> _Task statement_:
Only the lines below from the one containing "turquoise bowl [310,213,406,279]" to the one containing "none -> turquoise button [971,313,1018,338]" should be repeated, both included and unchanged.

> _Data records_:
+ + + + + + +

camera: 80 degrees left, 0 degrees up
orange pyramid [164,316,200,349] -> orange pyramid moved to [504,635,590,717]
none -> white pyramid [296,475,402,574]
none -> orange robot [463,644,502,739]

+ + + + + + +

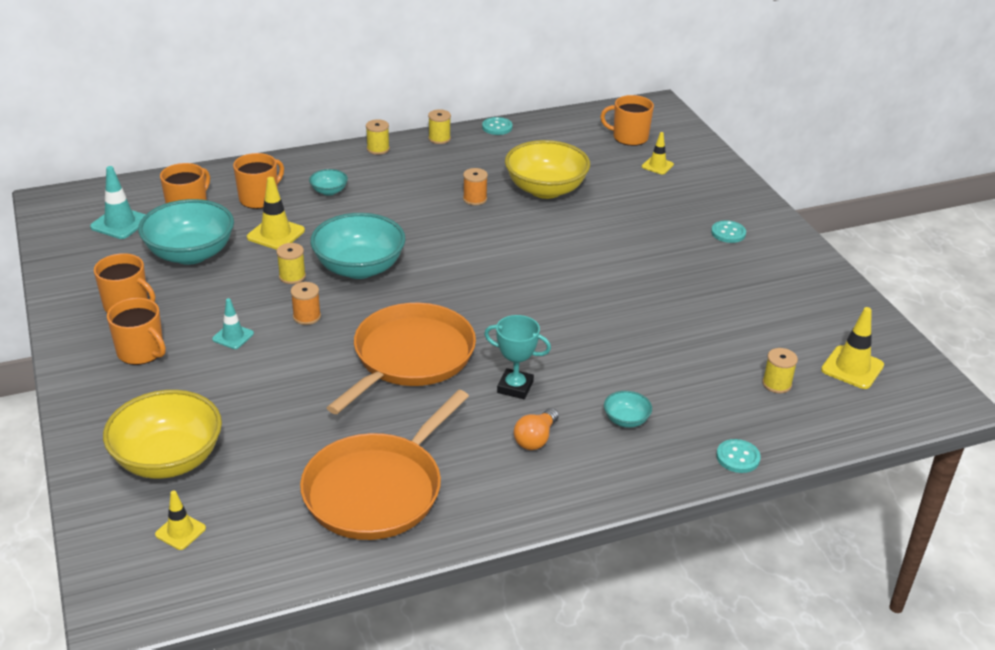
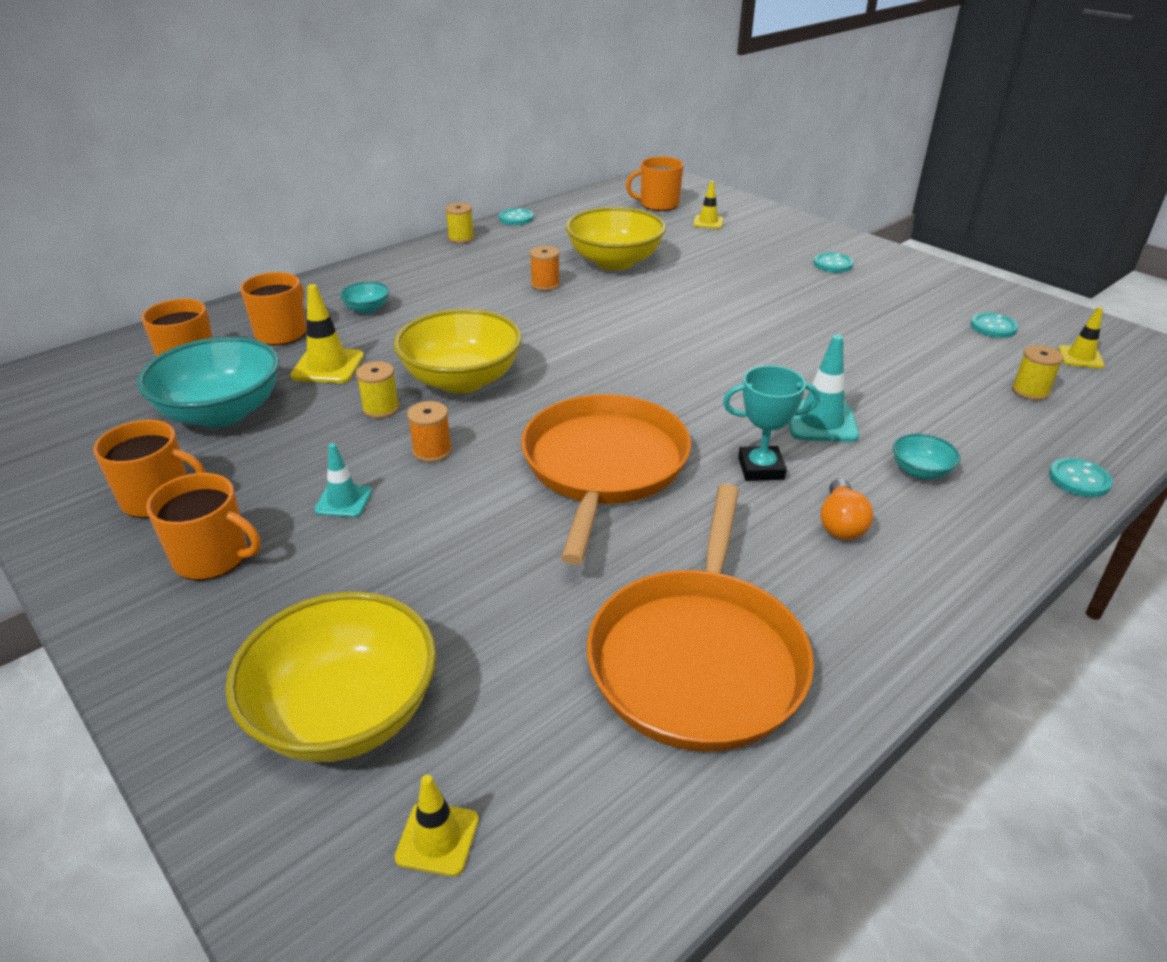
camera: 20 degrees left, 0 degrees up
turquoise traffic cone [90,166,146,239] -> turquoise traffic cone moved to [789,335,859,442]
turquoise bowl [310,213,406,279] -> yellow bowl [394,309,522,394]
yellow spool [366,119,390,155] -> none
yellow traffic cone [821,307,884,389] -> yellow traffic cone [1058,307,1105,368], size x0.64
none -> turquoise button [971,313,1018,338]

+ + + + + + +

> _Written answer_:
turquoise bowl [310,213,406,279] -> yellow bowl [394,309,522,394]
yellow spool [366,119,390,155] -> none
yellow traffic cone [821,307,884,389] -> yellow traffic cone [1058,307,1105,368], size x0.64
none -> turquoise button [971,313,1018,338]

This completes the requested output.